## Begin MATERIAL SHOWN

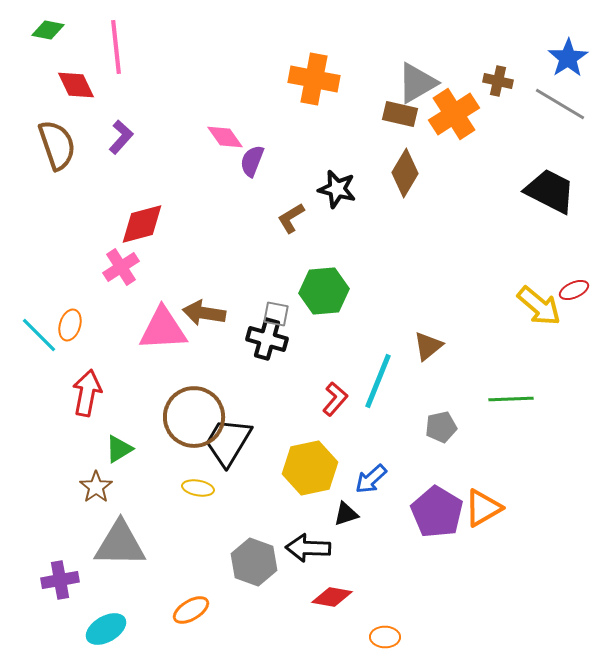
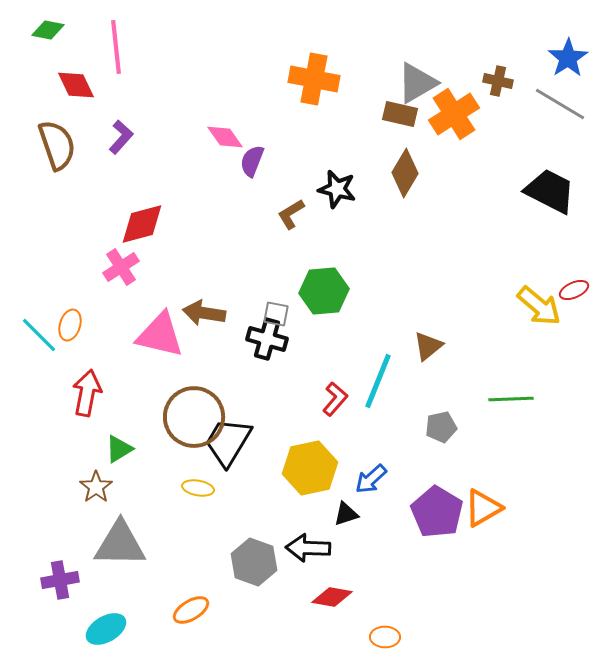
brown L-shape at (291, 218): moved 4 px up
pink triangle at (163, 329): moved 3 px left, 6 px down; rotated 16 degrees clockwise
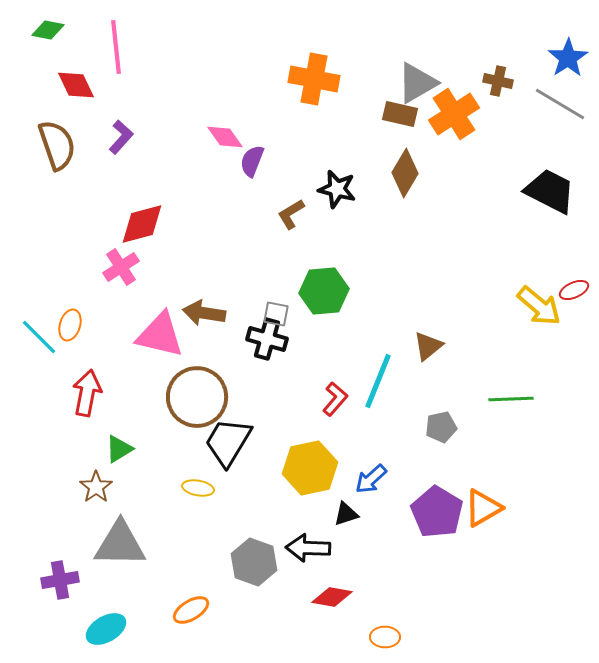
cyan line at (39, 335): moved 2 px down
brown circle at (194, 417): moved 3 px right, 20 px up
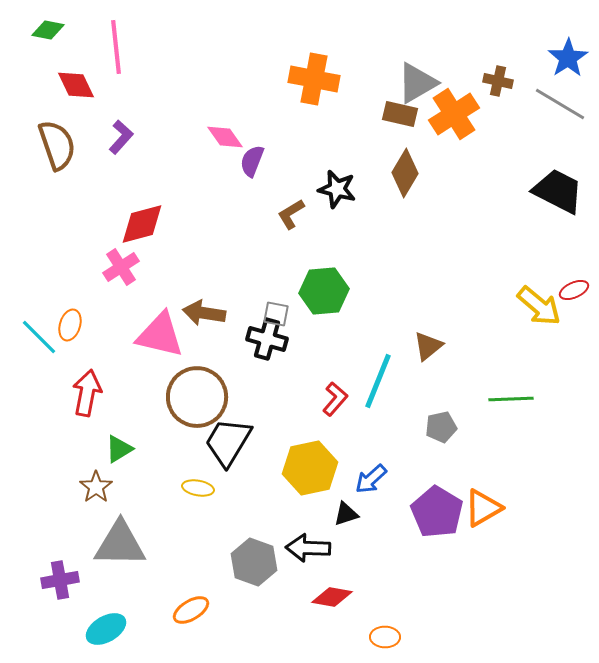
black trapezoid at (550, 191): moved 8 px right
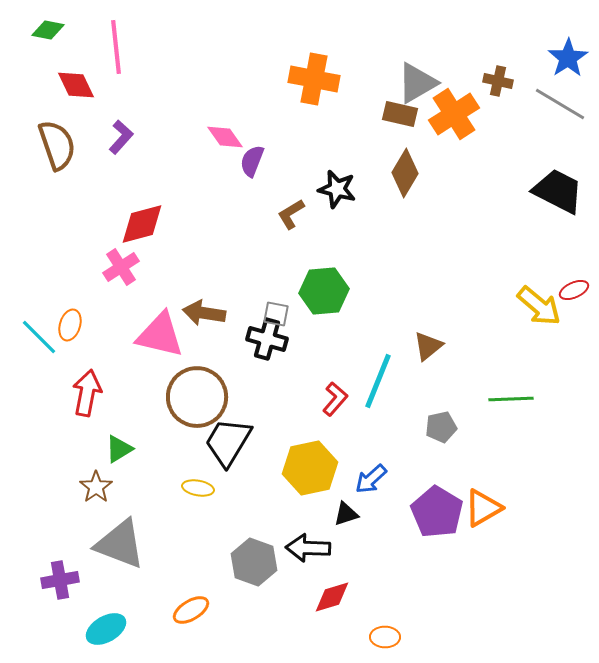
gray triangle at (120, 544): rotated 20 degrees clockwise
red diamond at (332, 597): rotated 27 degrees counterclockwise
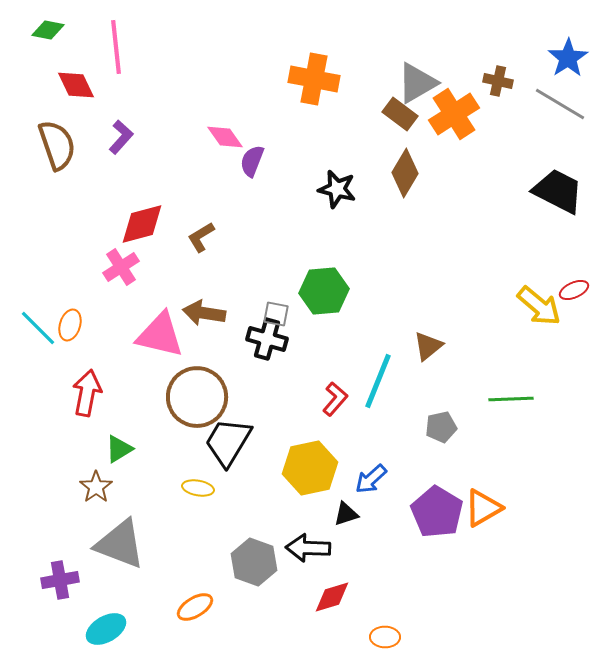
brown rectangle at (400, 114): rotated 24 degrees clockwise
brown L-shape at (291, 214): moved 90 px left, 23 px down
cyan line at (39, 337): moved 1 px left, 9 px up
orange ellipse at (191, 610): moved 4 px right, 3 px up
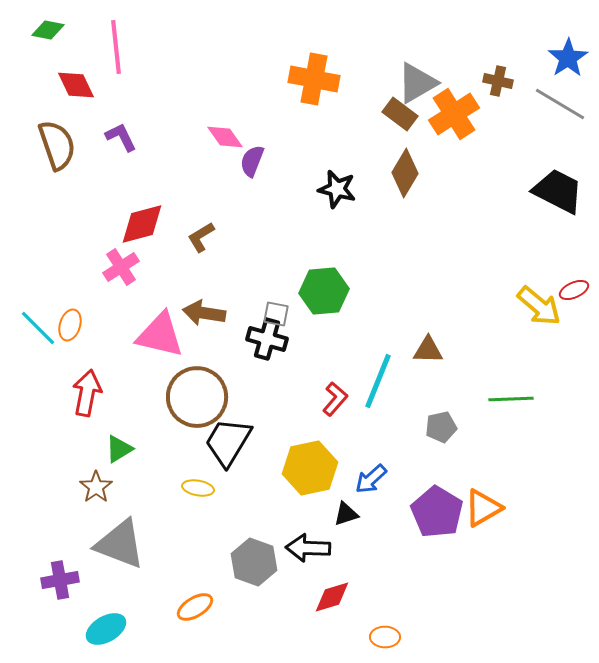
purple L-shape at (121, 137): rotated 68 degrees counterclockwise
brown triangle at (428, 346): moved 4 px down; rotated 40 degrees clockwise
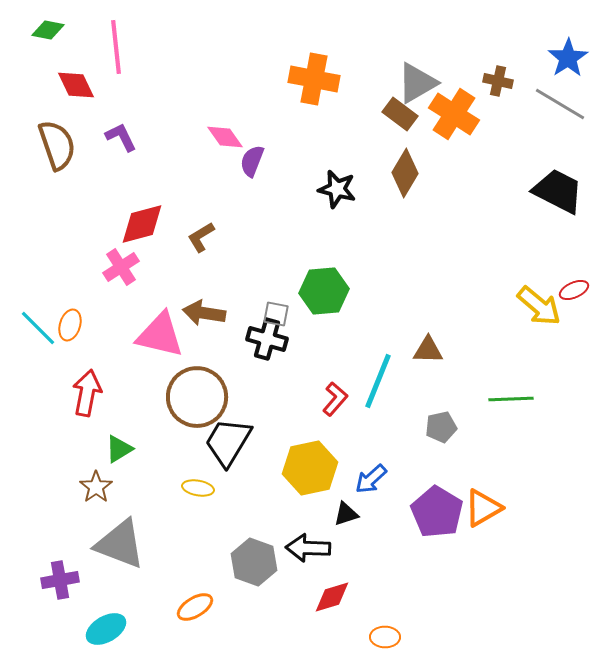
orange cross at (454, 114): rotated 24 degrees counterclockwise
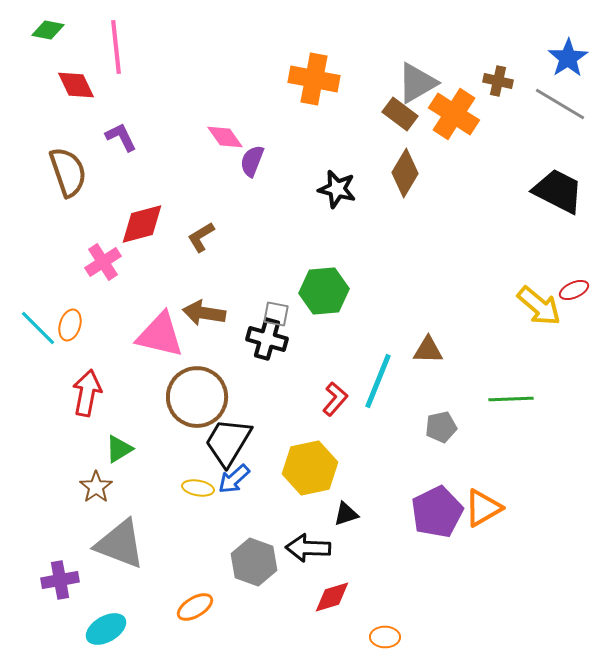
brown semicircle at (57, 145): moved 11 px right, 27 px down
pink cross at (121, 267): moved 18 px left, 5 px up
blue arrow at (371, 479): moved 137 px left
purple pentagon at (437, 512): rotated 15 degrees clockwise
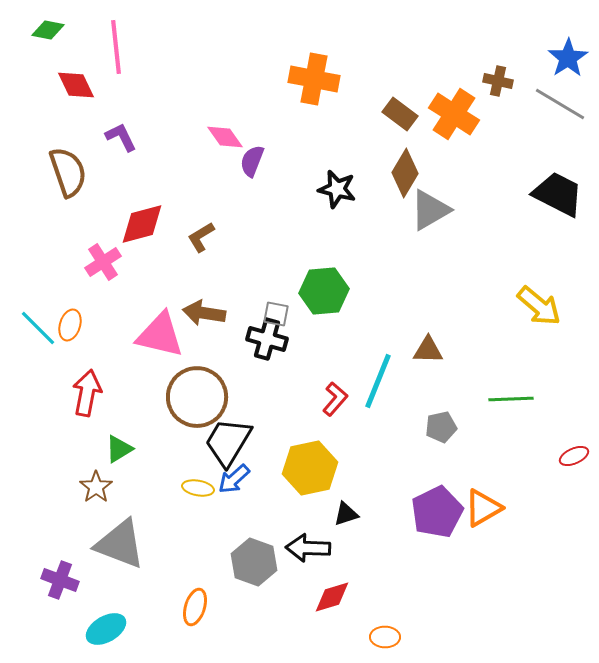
gray triangle at (417, 83): moved 13 px right, 127 px down
black trapezoid at (558, 191): moved 3 px down
red ellipse at (574, 290): moved 166 px down
purple cross at (60, 580): rotated 30 degrees clockwise
orange ellipse at (195, 607): rotated 42 degrees counterclockwise
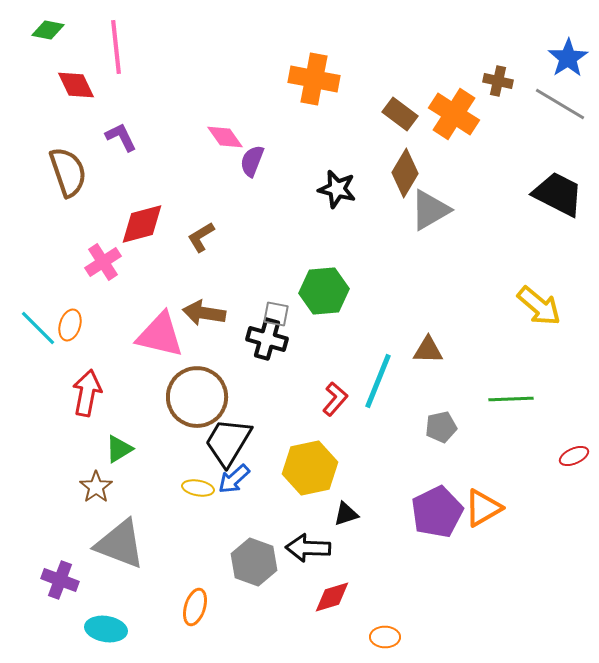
cyan ellipse at (106, 629): rotated 39 degrees clockwise
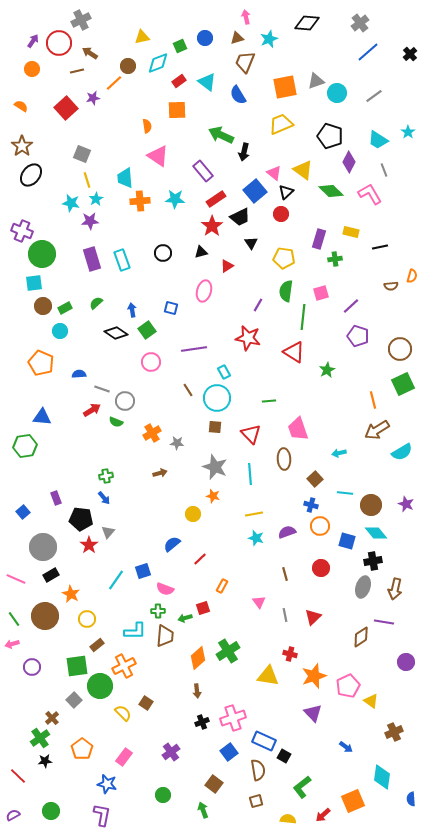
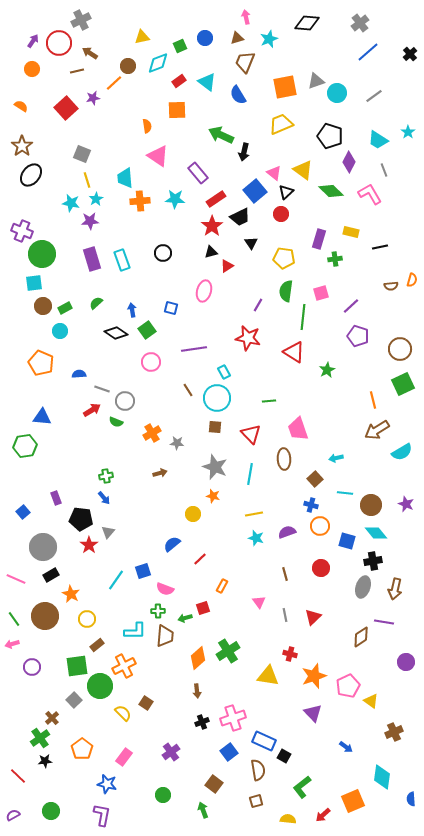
purple rectangle at (203, 171): moved 5 px left, 2 px down
black triangle at (201, 252): moved 10 px right
orange semicircle at (412, 276): moved 4 px down
cyan arrow at (339, 453): moved 3 px left, 5 px down
cyan line at (250, 474): rotated 15 degrees clockwise
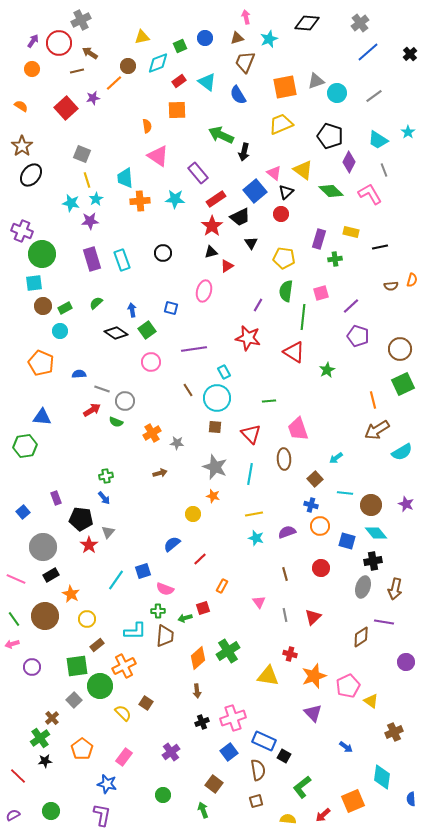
cyan arrow at (336, 458): rotated 24 degrees counterclockwise
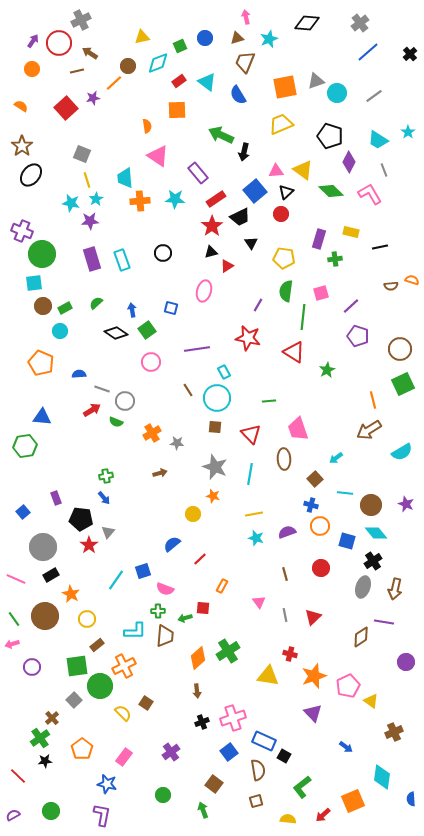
pink triangle at (274, 173): moved 2 px right, 2 px up; rotated 42 degrees counterclockwise
orange semicircle at (412, 280): rotated 88 degrees counterclockwise
purple line at (194, 349): moved 3 px right
brown arrow at (377, 430): moved 8 px left
black cross at (373, 561): rotated 24 degrees counterclockwise
red square at (203, 608): rotated 24 degrees clockwise
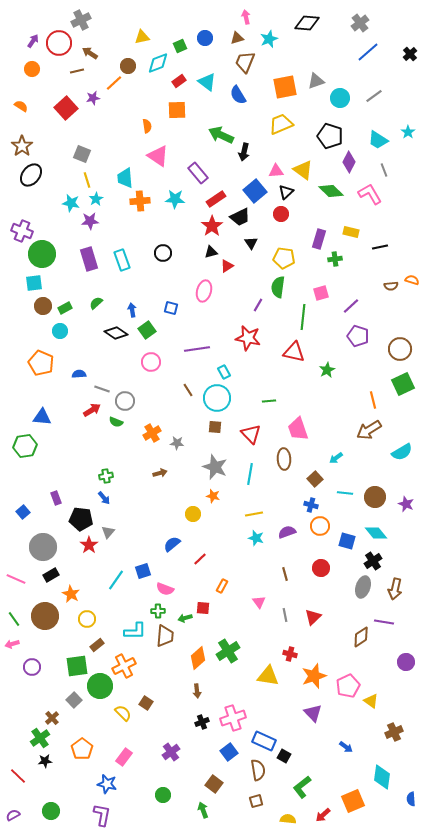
cyan circle at (337, 93): moved 3 px right, 5 px down
purple rectangle at (92, 259): moved 3 px left
green semicircle at (286, 291): moved 8 px left, 4 px up
red triangle at (294, 352): rotated 20 degrees counterclockwise
brown circle at (371, 505): moved 4 px right, 8 px up
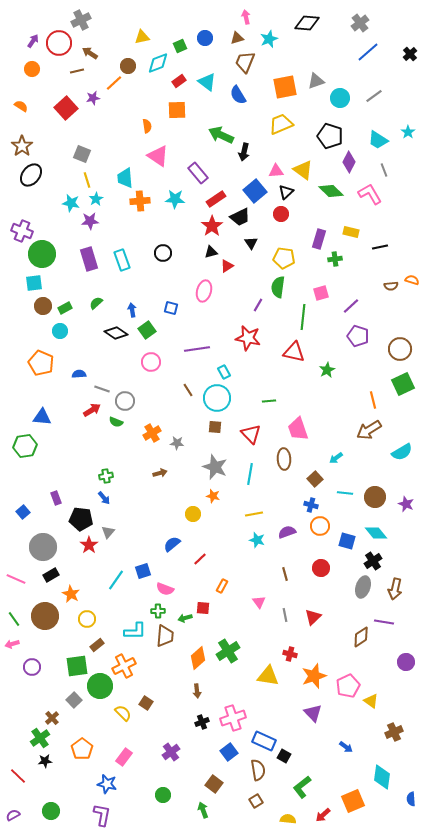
cyan star at (256, 538): moved 1 px right, 2 px down
brown square at (256, 801): rotated 16 degrees counterclockwise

## End MATERIAL SHOWN

> _GIVEN EXERCISE_: Update the entries above by replacing each "counterclockwise" with "anticlockwise" and leaving everything else unchanged. Leave out the pictures.

> _SOLUTION_:
brown L-shape at (291, 218): moved 4 px up
pink triangle at (163, 329): moved 3 px left, 6 px down; rotated 16 degrees clockwise
cyan line at (39, 335): moved 2 px down
brown circle at (194, 417): moved 3 px right, 20 px up
black trapezoid at (550, 191): moved 8 px right
gray triangle at (120, 544): rotated 20 degrees clockwise
red diamond at (332, 597): rotated 27 degrees anticlockwise
brown rectangle at (400, 114): rotated 24 degrees clockwise
brown L-shape at (291, 214): moved 90 px left, 23 px down
cyan line at (39, 337): moved 1 px left, 9 px up
orange ellipse at (191, 610): moved 4 px right, 3 px up
purple L-shape at (121, 137): rotated 68 degrees anticlockwise
brown triangle at (428, 346): moved 4 px down; rotated 40 degrees clockwise
orange cross at (454, 114): rotated 24 degrees anticlockwise
brown semicircle at (57, 145): moved 11 px right, 27 px down
pink cross at (121, 267): moved 18 px left, 5 px up
blue arrow at (371, 479): moved 137 px left
purple pentagon at (437, 512): rotated 15 degrees clockwise
gray triangle at (417, 83): moved 13 px right, 127 px down
black trapezoid at (558, 191): moved 3 px down
red ellipse at (574, 290): moved 166 px down
purple cross at (60, 580): rotated 30 degrees clockwise
orange ellipse at (195, 607): rotated 42 degrees anticlockwise
cyan ellipse at (106, 629): rotated 39 degrees clockwise
purple rectangle at (203, 171): moved 5 px left, 2 px down
black triangle at (201, 252): moved 10 px right
orange semicircle at (412, 276): moved 4 px down
cyan arrow at (339, 453): moved 3 px left, 5 px down
cyan line at (250, 474): rotated 15 degrees clockwise
cyan arrow at (336, 458): rotated 24 degrees anticlockwise
pink triangle at (274, 173): moved 2 px right, 2 px up; rotated 42 degrees anticlockwise
orange semicircle at (412, 280): rotated 88 degrees anticlockwise
purple line at (194, 349): moved 3 px right
brown arrow at (377, 430): moved 8 px left
black cross at (373, 561): rotated 24 degrees anticlockwise
red square at (203, 608): rotated 24 degrees clockwise
cyan circle at (337, 93): moved 3 px right, 5 px down
purple rectangle at (92, 259): moved 3 px left
green semicircle at (286, 291): moved 8 px left, 4 px up
red triangle at (294, 352): rotated 20 degrees anticlockwise
brown circle at (371, 505): moved 4 px right, 8 px up
cyan star at (256, 538): moved 1 px right, 2 px down
brown square at (256, 801): rotated 16 degrees anticlockwise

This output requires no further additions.